Records contained in a dataset:
····················

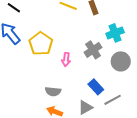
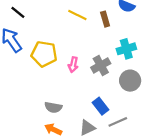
yellow pentagon: (41, 44) -> (44, 54), turned -30
pink arrow: (66, 60) -> (73, 65), moved

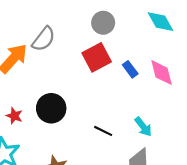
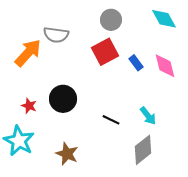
gray semicircle: (44, 39) -> (56, 35), turned 60

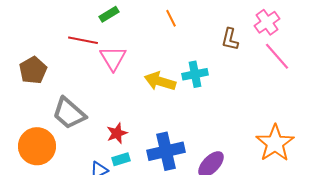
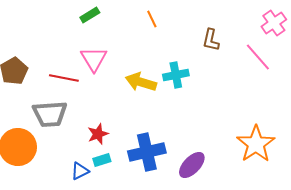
pink cross: (267, 22) -> (274, 23), moved
red line: (83, 40) -> (64, 78), moved
gray trapezoid: (69, 113) -> (50, 114), turned -45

····················

What is being asked: Search the data above for the string "turned" and report each line that holds it.

Output for this task:
yellow pentagon: (41, 44) -> (44, 54), turned -30
gray semicircle: (44, 39) -> (56, 35), turned 60
gray trapezoid: (69, 113) -> (50, 114), turned -45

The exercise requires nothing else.